# [What you are asked to do]
Print the listing below exactly. Leave nothing out.

# [Available data]
****
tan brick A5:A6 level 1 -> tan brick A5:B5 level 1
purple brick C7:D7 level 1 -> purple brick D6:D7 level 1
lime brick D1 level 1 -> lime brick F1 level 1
****
# [Reply]
tan brick A5:A6 level 1 -> tan brick A5:B5 level 1
purple brick C7:D7 level 1 -> purple brick D6:D7 level 1
lime brick D1 level 1 -> lime brick F1 level 1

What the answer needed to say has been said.